| Records for this task |

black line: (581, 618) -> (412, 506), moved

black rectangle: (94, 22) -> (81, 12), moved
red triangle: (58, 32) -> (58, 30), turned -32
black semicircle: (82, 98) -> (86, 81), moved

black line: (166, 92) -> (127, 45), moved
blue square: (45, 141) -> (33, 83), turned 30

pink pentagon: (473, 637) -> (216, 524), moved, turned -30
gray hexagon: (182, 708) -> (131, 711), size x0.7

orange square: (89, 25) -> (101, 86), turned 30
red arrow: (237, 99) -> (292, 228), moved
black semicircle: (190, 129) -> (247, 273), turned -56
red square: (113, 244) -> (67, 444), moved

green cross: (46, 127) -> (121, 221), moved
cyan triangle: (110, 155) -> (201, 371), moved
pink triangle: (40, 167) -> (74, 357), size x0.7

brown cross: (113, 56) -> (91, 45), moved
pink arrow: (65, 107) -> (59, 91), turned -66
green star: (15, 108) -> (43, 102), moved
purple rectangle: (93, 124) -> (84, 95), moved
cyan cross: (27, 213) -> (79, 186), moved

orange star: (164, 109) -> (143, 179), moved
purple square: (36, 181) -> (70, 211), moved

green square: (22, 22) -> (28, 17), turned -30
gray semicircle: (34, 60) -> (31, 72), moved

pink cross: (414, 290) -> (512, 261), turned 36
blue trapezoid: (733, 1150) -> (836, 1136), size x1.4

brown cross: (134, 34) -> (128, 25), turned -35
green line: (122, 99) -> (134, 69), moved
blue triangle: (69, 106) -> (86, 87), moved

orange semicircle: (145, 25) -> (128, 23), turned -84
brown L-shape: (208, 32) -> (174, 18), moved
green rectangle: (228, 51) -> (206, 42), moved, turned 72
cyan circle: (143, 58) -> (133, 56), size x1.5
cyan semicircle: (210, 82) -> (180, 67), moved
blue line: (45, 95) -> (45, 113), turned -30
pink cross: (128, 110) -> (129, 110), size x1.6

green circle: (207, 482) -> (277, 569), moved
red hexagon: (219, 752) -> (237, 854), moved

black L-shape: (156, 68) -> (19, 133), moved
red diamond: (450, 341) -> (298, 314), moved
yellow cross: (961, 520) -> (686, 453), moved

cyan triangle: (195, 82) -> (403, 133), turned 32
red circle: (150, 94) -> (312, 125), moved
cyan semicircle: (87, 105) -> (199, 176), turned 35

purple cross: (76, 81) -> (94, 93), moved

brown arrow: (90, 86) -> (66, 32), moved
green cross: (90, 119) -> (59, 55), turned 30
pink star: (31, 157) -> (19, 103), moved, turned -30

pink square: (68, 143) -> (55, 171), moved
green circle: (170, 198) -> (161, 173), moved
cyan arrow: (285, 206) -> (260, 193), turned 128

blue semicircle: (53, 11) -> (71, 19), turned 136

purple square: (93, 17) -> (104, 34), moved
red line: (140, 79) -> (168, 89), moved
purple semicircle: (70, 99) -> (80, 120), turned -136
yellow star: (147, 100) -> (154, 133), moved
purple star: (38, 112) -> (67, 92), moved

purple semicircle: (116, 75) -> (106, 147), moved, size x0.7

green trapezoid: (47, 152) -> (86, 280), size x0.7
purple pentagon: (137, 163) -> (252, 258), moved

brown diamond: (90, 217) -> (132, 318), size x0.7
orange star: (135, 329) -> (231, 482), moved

| Activity |
Would you copy, word for word, only the lines from the start of the listing to the one that contains "pink pentagon: (473, 637)", both included?

| Reply |
black line: (581, 618) -> (412, 506), moved

black rectangle: (94, 22) -> (81, 12), moved
red triangle: (58, 32) -> (58, 30), turned -32
black semicircle: (82, 98) -> (86, 81), moved

black line: (166, 92) -> (127, 45), moved
blue square: (45, 141) -> (33, 83), turned 30

pink pentagon: (473, 637) -> (216, 524), moved, turned -30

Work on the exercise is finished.